## The problem
In the entries that follow, find the line containing "black duck: 6 -> 10" and the line containing "pink truck: 13 -> 14", then copy exactly everything from the first through the second except the pictures.

## Provided data
=== Begin Enclosure ===
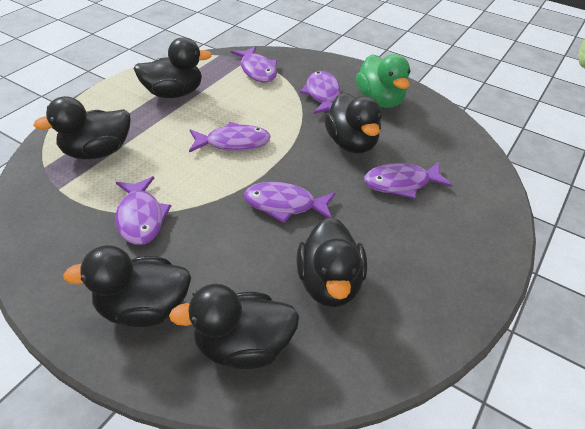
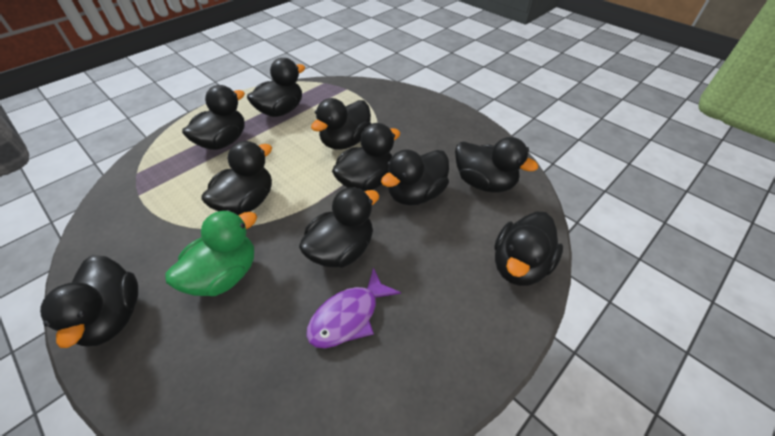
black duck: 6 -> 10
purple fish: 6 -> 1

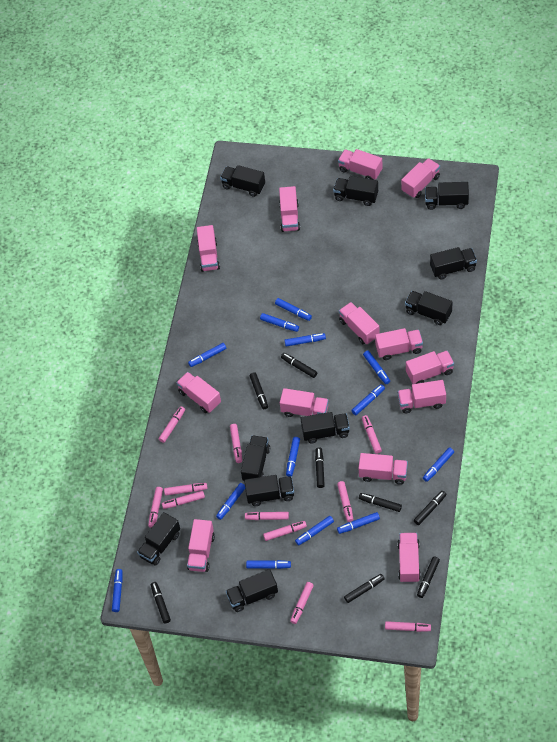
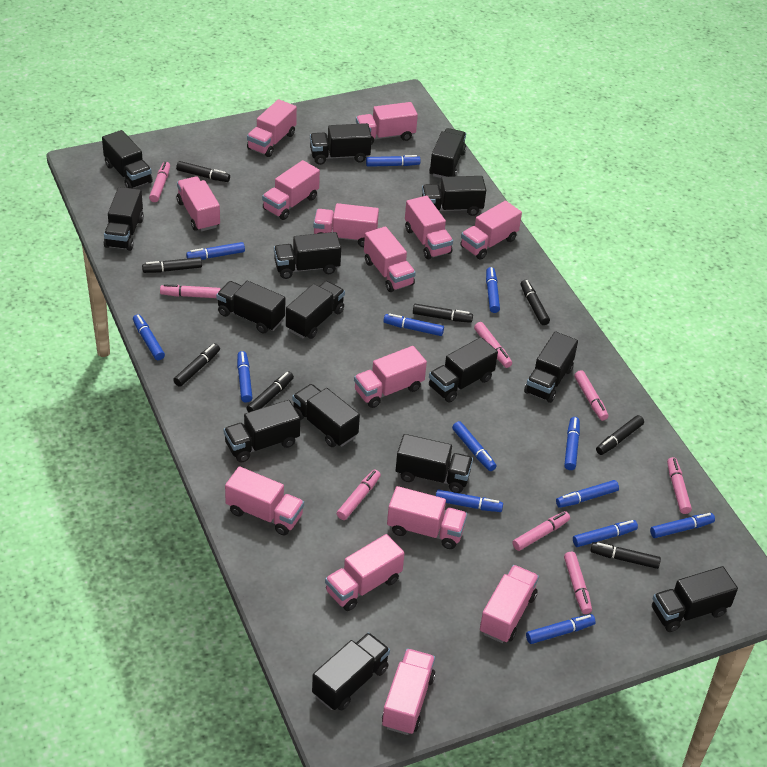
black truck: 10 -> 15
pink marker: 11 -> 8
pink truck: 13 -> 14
=== End Enclosure ===
=== Begin Enclosure ===
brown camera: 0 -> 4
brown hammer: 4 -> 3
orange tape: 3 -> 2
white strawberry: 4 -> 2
=== End Enclosure ===
## Written solution
black duck: 6 -> 10
purple fish: 6 -> 1

black truck: 10 -> 15
pink marker: 11 -> 8
pink truck: 13 -> 14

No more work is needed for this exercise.